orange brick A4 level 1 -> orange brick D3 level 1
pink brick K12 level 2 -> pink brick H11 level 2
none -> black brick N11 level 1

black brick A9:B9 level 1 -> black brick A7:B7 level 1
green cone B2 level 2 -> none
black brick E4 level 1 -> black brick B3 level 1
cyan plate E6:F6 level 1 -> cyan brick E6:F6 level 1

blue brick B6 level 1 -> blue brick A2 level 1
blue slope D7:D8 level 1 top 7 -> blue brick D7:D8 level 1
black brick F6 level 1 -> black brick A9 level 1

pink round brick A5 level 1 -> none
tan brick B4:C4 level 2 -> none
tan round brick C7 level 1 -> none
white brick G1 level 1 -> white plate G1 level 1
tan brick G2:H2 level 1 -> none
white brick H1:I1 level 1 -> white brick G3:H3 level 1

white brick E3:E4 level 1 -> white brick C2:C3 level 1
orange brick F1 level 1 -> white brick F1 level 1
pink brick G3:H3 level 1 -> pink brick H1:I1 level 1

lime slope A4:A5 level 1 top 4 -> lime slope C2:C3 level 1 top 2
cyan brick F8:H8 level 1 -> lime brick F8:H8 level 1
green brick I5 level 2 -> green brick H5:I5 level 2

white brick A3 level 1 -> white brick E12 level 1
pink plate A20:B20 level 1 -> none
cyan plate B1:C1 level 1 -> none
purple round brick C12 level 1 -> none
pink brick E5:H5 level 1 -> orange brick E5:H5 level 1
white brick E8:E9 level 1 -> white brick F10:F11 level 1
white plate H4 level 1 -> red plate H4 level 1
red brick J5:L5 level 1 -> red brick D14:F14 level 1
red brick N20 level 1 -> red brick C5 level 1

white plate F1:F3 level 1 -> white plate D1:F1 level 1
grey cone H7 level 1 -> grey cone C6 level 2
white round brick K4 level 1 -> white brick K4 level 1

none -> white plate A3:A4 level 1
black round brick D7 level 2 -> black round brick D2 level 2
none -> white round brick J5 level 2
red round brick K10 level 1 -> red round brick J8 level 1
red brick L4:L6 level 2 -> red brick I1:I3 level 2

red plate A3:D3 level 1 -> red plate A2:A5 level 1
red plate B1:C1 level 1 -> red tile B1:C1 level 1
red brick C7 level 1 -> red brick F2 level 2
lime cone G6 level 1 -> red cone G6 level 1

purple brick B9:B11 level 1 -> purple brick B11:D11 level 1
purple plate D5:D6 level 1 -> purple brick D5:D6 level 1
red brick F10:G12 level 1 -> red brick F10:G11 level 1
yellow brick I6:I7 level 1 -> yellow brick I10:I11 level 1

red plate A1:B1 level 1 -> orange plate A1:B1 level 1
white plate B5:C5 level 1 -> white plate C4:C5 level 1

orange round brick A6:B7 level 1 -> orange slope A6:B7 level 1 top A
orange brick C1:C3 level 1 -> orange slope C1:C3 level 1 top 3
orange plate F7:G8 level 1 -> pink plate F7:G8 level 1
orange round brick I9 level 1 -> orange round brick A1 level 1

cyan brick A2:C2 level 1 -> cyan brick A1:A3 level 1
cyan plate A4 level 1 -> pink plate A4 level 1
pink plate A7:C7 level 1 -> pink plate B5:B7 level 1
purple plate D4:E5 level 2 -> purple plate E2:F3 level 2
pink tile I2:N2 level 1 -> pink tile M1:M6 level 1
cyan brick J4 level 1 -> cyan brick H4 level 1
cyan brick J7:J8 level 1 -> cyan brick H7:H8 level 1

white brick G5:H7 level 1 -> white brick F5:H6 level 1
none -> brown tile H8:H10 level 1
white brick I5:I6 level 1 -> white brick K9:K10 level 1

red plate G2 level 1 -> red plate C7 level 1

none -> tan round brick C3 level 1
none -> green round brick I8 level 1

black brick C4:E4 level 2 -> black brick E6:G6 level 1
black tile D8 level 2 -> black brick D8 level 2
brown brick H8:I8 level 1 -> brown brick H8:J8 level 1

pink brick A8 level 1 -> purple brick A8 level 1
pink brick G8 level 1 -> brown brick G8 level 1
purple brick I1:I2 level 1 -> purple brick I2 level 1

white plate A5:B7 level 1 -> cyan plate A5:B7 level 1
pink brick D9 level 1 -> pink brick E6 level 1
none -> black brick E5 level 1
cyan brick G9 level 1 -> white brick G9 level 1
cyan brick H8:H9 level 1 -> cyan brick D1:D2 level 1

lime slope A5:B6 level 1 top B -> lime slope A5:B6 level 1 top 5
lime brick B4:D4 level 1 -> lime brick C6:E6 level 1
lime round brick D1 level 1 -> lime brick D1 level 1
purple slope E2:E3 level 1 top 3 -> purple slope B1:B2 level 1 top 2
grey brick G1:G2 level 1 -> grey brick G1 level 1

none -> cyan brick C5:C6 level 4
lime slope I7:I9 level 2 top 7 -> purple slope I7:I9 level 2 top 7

____

## YOUR INSTRUCTIONS
Copy out the range of lines above starting at the line with "brown brick H8:I8" and ending at the line with "lime round brick", exactly and including both.

## SOLUTION
brown brick H8:I8 level 1 -> brown brick H8:J8 level 1

pink brick A8 level 1 -> purple brick A8 level 1
pink brick G8 level 1 -> brown brick G8 level 1
purple brick I1:I2 level 1 -> purple brick I2 level 1

white plate A5:B7 level 1 -> cyan plate A5:B7 level 1
pink brick D9 level 1 -> pink brick E6 level 1
none -> black brick E5 level 1
cyan brick G9 level 1 -> white brick G9 level 1
cyan brick H8:H9 level 1 -> cyan brick D1:D2 level 1

lime slope A5:B6 level 1 top B -> lime slope A5:B6 level 1 top 5
lime brick B4:D4 level 1 -> lime brick C6:E6 level 1
lime round brick D1 level 1 -> lime brick D1 level 1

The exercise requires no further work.